Instructions to follow
Without adding or dropping anything, copy the entries below.

Data for analysis
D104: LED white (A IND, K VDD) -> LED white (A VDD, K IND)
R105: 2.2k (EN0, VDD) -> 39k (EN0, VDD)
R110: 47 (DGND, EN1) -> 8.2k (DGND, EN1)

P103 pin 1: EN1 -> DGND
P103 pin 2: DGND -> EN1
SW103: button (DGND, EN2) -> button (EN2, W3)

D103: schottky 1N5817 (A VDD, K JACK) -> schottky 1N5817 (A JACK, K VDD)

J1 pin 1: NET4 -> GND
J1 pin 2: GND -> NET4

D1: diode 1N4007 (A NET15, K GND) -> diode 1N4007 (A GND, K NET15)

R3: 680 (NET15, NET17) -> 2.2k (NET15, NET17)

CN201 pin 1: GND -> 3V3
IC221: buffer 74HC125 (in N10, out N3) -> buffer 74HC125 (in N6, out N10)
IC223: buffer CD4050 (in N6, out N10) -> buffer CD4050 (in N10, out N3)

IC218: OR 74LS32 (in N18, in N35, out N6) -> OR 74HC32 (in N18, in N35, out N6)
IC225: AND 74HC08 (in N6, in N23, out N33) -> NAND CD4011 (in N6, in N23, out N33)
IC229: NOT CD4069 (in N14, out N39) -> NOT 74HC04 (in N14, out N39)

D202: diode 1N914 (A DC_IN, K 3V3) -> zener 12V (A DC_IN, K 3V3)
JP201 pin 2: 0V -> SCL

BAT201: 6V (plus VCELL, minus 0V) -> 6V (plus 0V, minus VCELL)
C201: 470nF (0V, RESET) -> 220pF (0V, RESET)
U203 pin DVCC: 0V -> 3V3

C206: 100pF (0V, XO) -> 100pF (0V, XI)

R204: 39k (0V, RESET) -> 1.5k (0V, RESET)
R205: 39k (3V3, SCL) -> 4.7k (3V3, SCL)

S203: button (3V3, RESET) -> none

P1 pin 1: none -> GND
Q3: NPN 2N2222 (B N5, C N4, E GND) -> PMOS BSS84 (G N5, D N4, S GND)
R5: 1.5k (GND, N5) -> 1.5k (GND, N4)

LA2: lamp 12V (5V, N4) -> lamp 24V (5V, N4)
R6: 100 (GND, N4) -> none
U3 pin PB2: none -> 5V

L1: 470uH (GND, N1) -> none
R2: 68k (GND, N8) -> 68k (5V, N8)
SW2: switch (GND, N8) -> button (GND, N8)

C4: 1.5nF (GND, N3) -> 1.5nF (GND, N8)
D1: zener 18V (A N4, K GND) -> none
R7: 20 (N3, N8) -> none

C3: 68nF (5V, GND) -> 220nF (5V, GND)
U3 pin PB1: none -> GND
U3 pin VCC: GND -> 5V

Task response
D104: LED white (A IND, K VDD) -> LED white (A VDD, K IND)
R105: 2.2k (EN0, VDD) -> 39k (EN0, VDD)
R110: 47 (DGND, EN1) -> 8.2k (DGND, EN1)

P103 pin 1: EN1 -> DGND
P103 pin 2: DGND -> EN1
SW103: button (DGND, EN2) -> button (EN2, W3)

D103: schottky 1N5817 (A VDD, K JACK) -> schottky 1N5817 (A JACK, K VDD)

J1 pin 1: NET4 -> GND
J1 pin 2: GND -> NET4

D1: diode 1N4007 (A NET15, K GND) -> diode 1N4007 (A GND, K NET15)

R3: 680 (NET15, NET17) -> 2.2k (NET15, NET17)

CN201 pin 1: GND -> 3V3
IC221: buffer 74HC125 (in N10, out N3) -> buffer 74HC125 (in N6, out N10)
IC223: buffer CD4050 (in N6, out N10) -> buffer CD4050 (in N10, out N3)

IC218: OR 74LS32 (in N18, in N35, out N6) -> OR 74HC32 (in N18, in N35, out N6)
IC225: AND 74HC08 (in N6, in N23, out N33) -> NAND CD4011 (in N6, in N23, out N33)
IC229: NOT CD4069 (in N14, out N39) -> NOT 74HC04 (in N14, out N39)

D202: diode 1N914 (A DC_IN, K 3V3) -> zener 12V (A DC_IN, K 3V3)
JP201 pin 2: 0V -> SCL

BAT201: 6V (plus VCELL, minus 0V) -> 6V (plus 0V, minus VCELL)
C201: 470nF (0V, RESET) -> 220pF (0V, RESET)
U203 pin DVCC: 0V -> 3V3

C206: 100pF (0V, XO) -> 100pF (0V, XI)

R204: 39k (0V, RESET) -> 1.5k (0V, RESET)
R205: 39k (3V3, SCL) -> 4.7k (3V3, SCL)

S203: button (3V3, RESET) -> none

P1 pin 1: none -> GND
Q3: NPN 2N2222 (B N5, C N4, E GND) -> PMOS BSS84 (G N5, D N4, S GND)
R5: 1.5k (GND, N5) -> 1.5k (GND, N4)

LA2: lamp 12V (5V, N4) -> lamp 24V (5V, N4)
R6: 100 (GND, N4) -> none
U3 pin PB2: none -> 5V

L1: 470uH (GND, N1) -> none
R2: 68k (GND, N8) -> 68k (5V, N8)
SW2: switch (GND, N8) -> button (GND, N8)

C4: 1.5nF (GND, N3) -> 1.5nF (GND, N8)
D1: zener 18V (A N4, K GND) -> none
R7: 20 (N3, N8) -> none

C3: 68nF (5V, GND) -> 220nF (5V, GND)
U3 pin PB1: none -> GND
U3 pin VCC: GND -> 5V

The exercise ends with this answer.